# The task
Give the data again exactly, from its opening line through the line in which "camera: 35 degrees left, 10 degrees up" appears.

Data extract START

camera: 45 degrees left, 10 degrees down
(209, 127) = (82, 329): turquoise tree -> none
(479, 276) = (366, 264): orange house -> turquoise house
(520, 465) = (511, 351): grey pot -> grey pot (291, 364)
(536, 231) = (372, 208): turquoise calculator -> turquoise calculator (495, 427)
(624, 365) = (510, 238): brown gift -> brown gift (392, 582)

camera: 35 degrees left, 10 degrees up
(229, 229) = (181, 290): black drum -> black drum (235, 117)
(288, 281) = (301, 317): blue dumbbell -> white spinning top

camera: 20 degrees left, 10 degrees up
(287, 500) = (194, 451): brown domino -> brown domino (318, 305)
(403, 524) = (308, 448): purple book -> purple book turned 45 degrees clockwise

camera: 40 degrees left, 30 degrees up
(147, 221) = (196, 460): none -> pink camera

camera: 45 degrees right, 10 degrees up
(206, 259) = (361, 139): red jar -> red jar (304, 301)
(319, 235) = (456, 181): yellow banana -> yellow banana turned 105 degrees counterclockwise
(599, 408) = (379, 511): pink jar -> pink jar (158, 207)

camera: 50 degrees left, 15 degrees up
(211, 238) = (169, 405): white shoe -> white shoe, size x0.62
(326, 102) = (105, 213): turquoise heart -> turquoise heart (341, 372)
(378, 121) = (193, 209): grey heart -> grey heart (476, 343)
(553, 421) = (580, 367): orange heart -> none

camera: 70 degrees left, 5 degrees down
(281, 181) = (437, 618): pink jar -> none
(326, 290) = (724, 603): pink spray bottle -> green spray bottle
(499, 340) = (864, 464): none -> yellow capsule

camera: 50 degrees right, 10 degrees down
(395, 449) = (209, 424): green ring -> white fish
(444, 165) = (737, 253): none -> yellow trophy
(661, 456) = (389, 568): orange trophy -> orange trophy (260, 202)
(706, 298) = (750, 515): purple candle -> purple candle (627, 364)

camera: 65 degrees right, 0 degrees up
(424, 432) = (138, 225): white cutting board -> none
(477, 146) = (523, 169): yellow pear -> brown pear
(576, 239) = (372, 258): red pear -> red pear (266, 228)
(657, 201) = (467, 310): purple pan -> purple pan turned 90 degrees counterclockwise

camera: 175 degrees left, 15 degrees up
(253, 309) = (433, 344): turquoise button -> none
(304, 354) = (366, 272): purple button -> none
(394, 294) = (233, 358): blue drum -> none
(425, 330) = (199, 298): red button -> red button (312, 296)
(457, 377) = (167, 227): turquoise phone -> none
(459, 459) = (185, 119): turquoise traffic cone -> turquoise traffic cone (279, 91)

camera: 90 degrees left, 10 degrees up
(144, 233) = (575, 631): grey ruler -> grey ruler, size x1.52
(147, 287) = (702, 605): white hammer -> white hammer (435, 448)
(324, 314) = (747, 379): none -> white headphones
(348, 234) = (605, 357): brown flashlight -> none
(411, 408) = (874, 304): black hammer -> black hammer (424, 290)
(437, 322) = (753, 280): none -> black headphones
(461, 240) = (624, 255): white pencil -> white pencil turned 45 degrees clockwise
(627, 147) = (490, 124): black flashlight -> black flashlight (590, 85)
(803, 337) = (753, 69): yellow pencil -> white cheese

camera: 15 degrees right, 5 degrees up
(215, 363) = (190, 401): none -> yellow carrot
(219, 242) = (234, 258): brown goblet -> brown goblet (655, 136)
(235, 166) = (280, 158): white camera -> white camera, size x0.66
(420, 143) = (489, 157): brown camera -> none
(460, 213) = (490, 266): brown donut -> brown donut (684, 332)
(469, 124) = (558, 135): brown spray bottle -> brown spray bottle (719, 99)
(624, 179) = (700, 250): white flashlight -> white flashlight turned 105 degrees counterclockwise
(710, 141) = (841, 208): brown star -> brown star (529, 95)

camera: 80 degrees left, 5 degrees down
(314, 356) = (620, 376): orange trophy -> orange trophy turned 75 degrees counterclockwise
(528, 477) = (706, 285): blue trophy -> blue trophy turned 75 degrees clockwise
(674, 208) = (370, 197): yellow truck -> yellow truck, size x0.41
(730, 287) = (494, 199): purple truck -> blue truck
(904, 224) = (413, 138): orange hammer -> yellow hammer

Data extract END

# Output of the exercise
camera: 45 degrees left, 10 degrees down
(209, 127) = (82, 329): turquoise tree -> none
(479, 276) = (366, 264): orange house -> turquoise house
(520, 465) = (511, 351): grey pot -> grey pot (291, 364)
(536, 231) = (372, 208): turquoise calculator -> turquoise calculator (495, 427)
(624, 365) = (510, 238): brown gift -> brown gift (392, 582)

camera: 35 degrees left, 10 degrees up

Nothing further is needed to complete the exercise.